Aim of the exercise: Let the line containing "KEYS1 pin K3: D7 -> A0" serve as the first line of the answer and the final line of the entries as its last, with every line between copied exactly.

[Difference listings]
=== Section Start ===

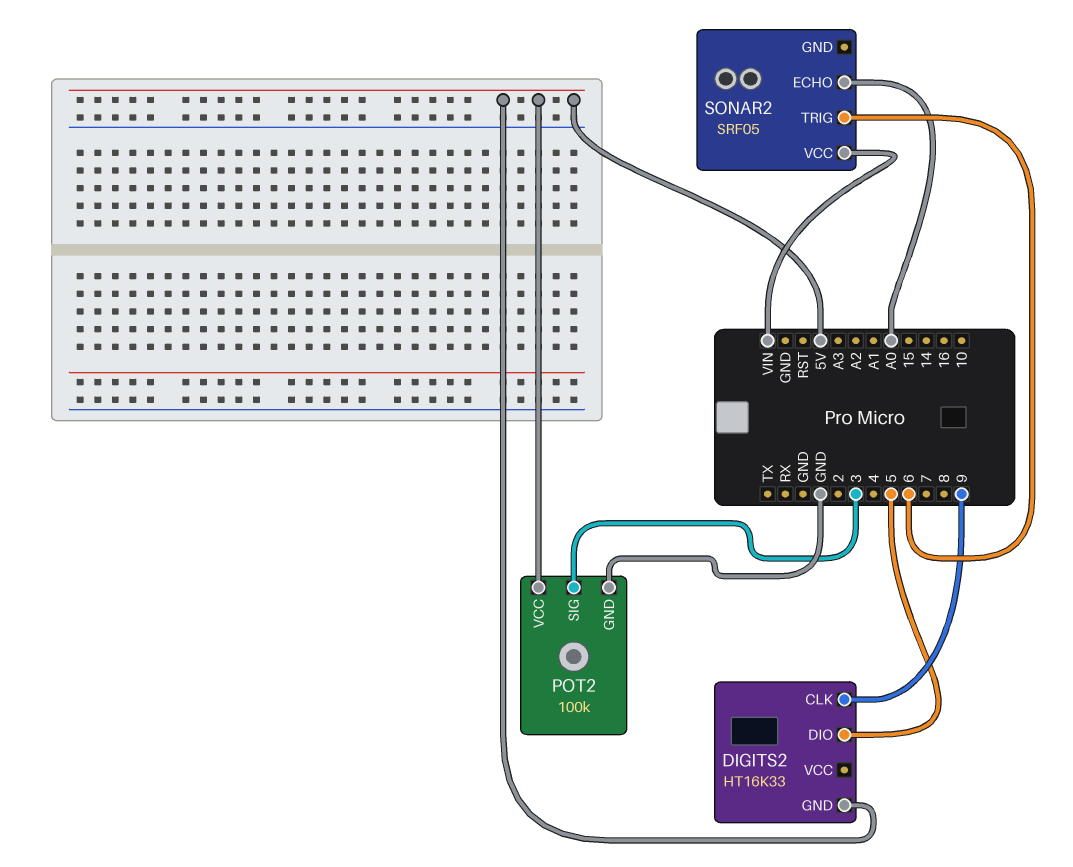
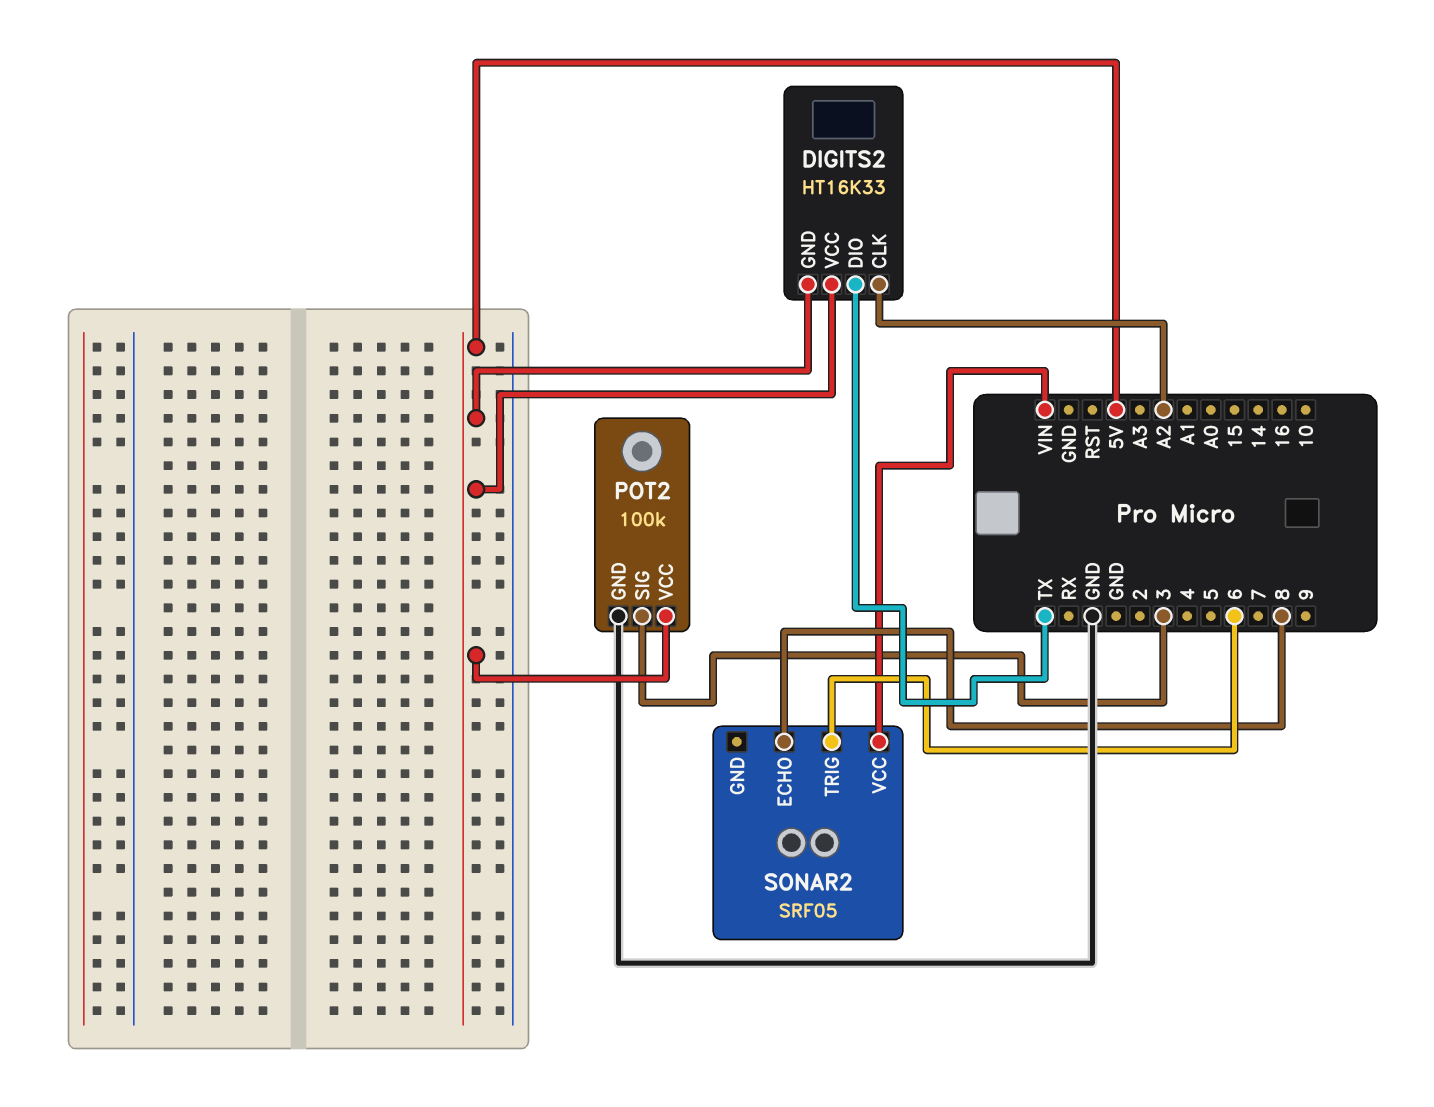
DIGITS2 pin CLK: 9 -> A2
DIGITS2 pin DIO: 5 -> TX
DIGITS2 pin VCC: none -> 5V
SONAR2 pin ECHO: A0 -> 8

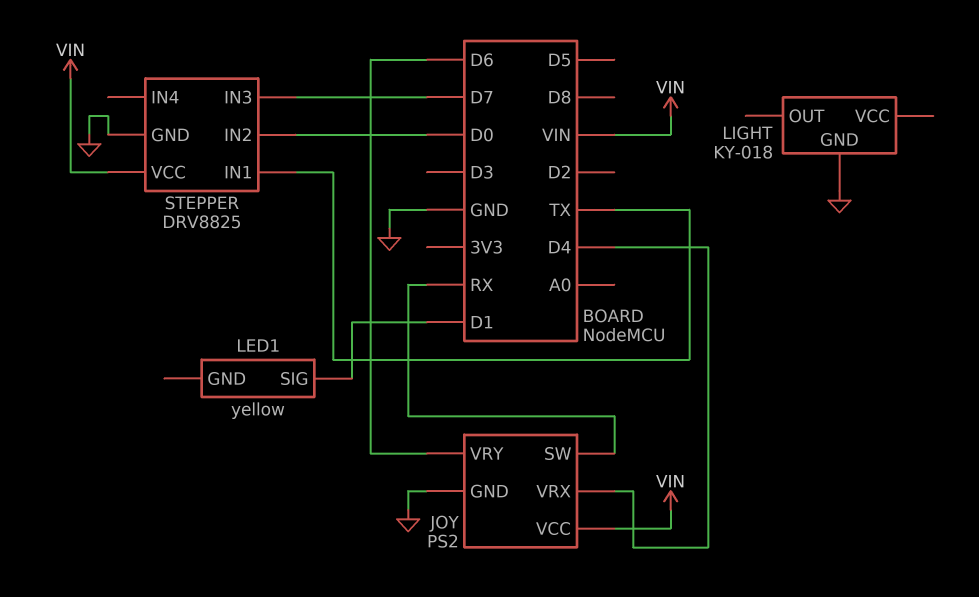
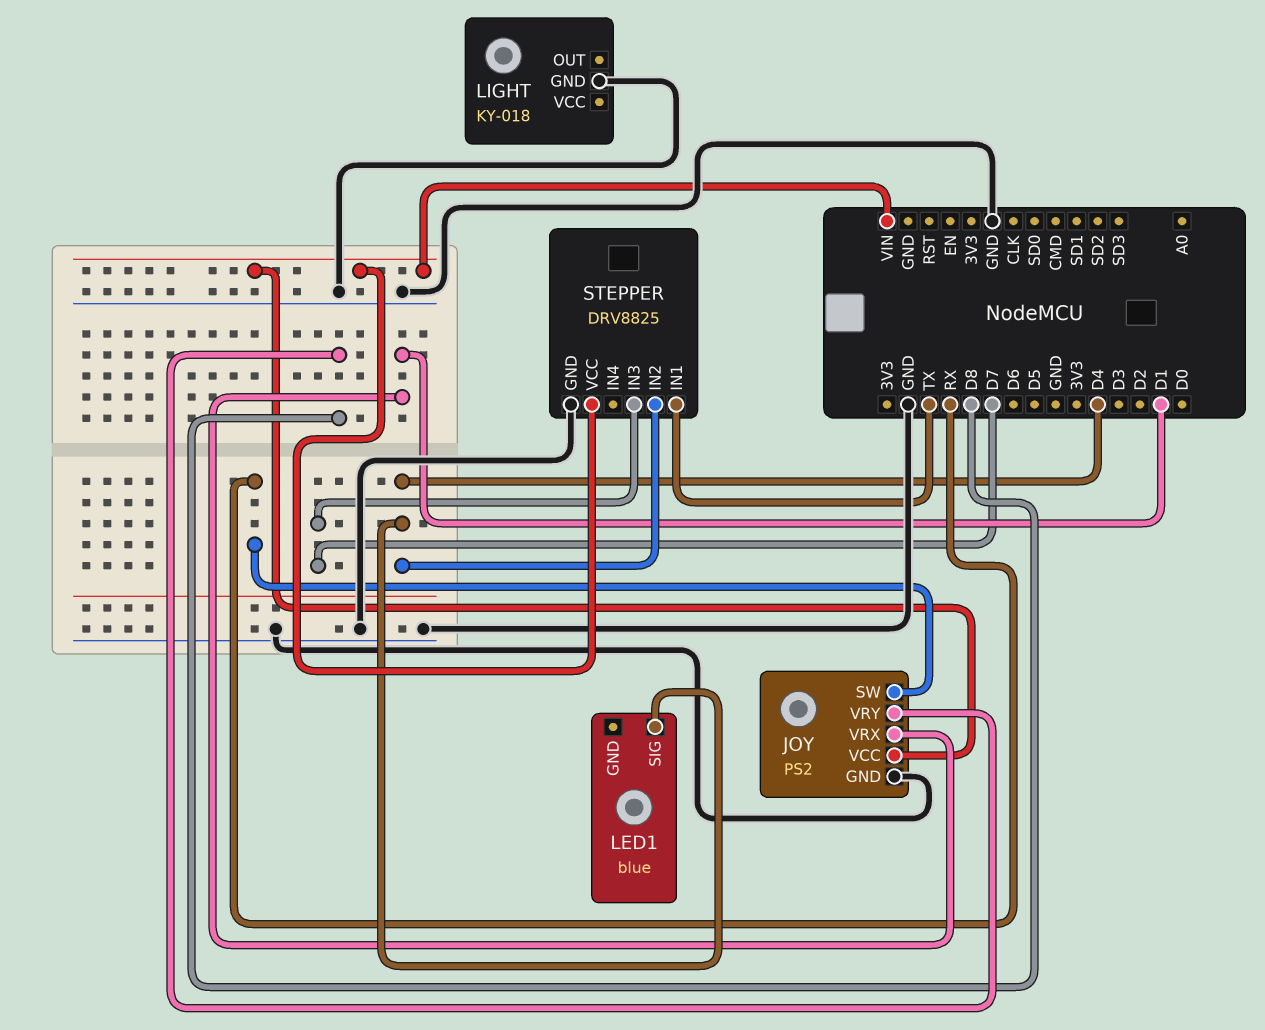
JOY pin VRX: D4 -> D1
JOY pin VRY: D6 -> D8
LED1: yellow -> blue
LED1 pin SIG: D1 -> D4
STEPPER pin IN2: D0 -> D4

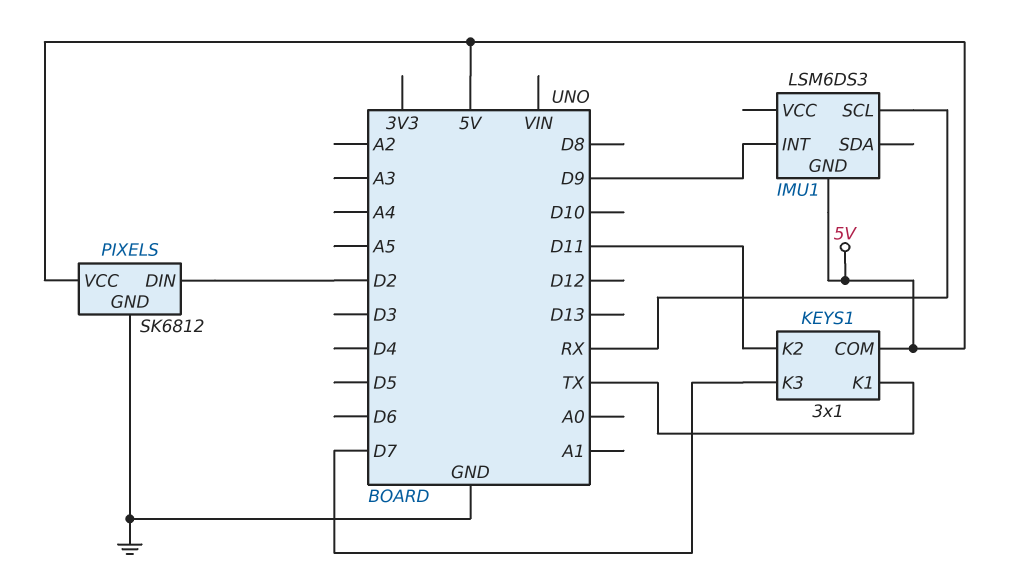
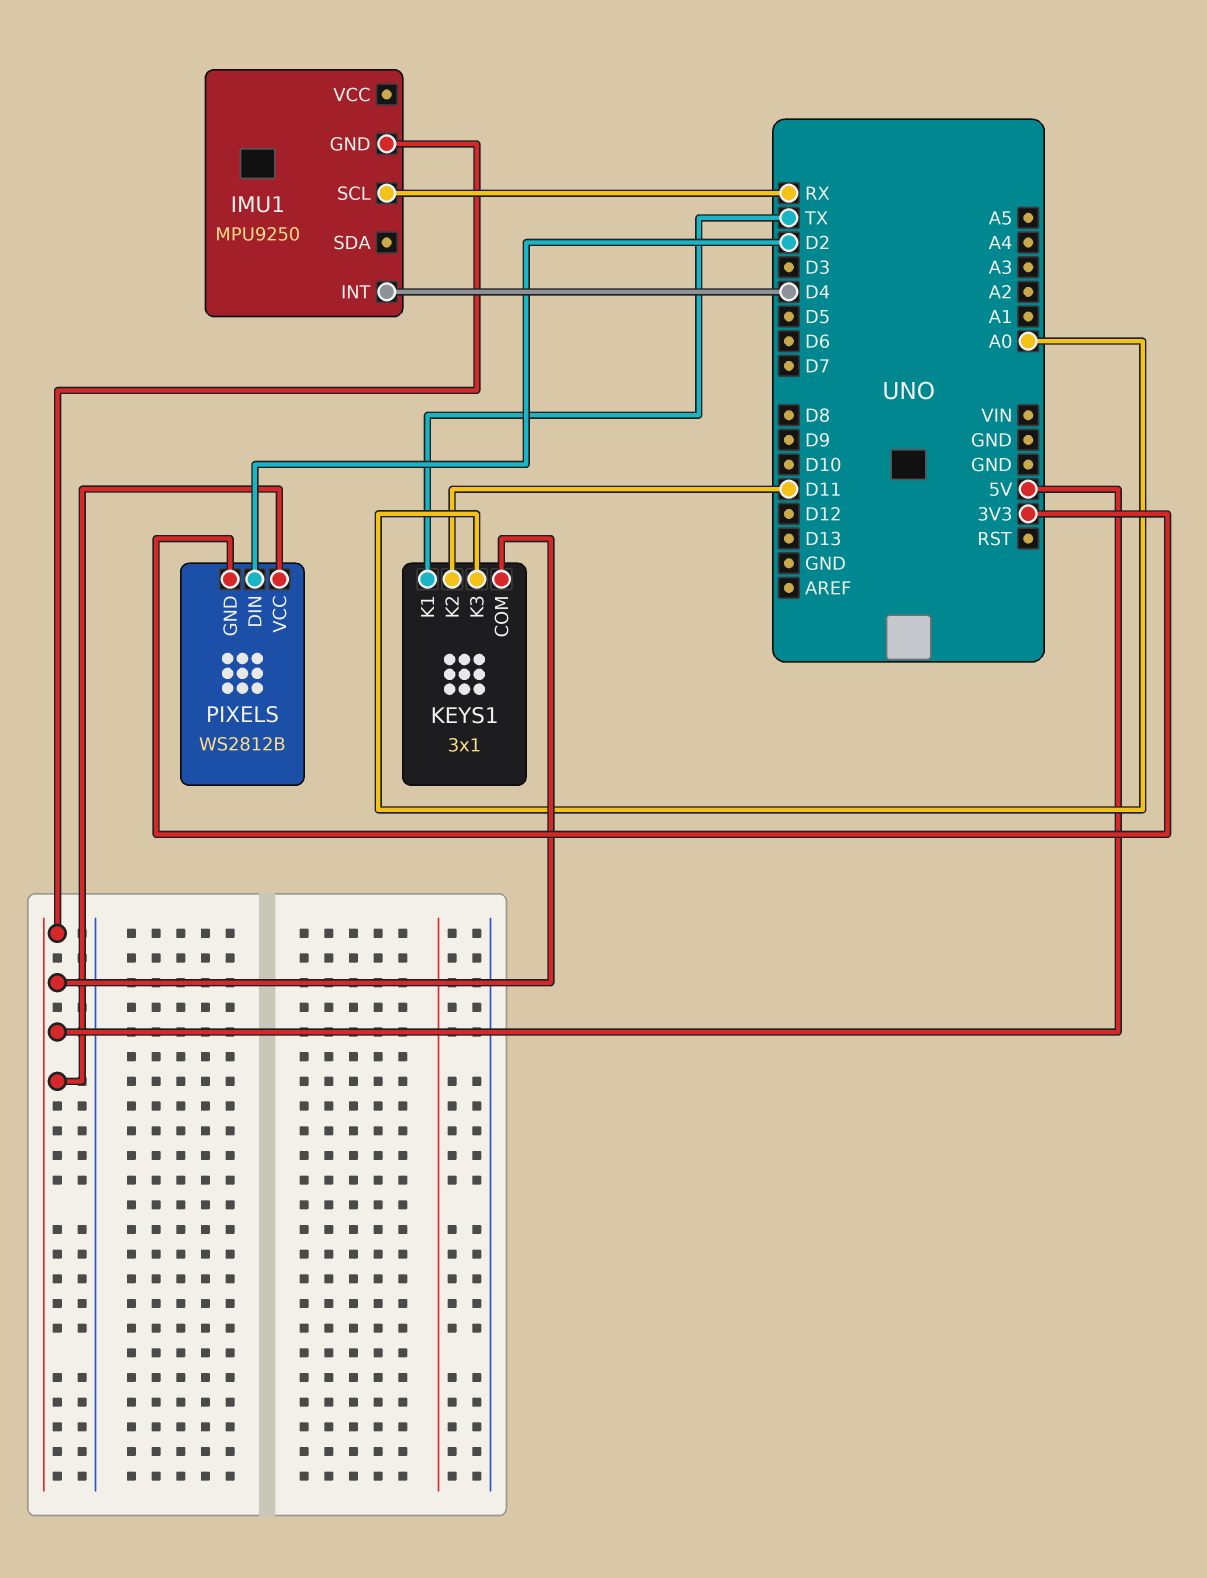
IMU1: LSM6DS3 -> MPU9250
IMU1 pin INT: D9 -> D4
KEYS1 pin K3: D7 -> A0
PIXELS: SK6812 -> WS2812B
PIXELS pin GND: GND -> 3V3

=== Section End ===

Solution to the exercise:
KEYS1 pin K3: D7 -> A0
PIXELS: SK6812 -> WS2812B
PIXELS pin GND: GND -> 3V3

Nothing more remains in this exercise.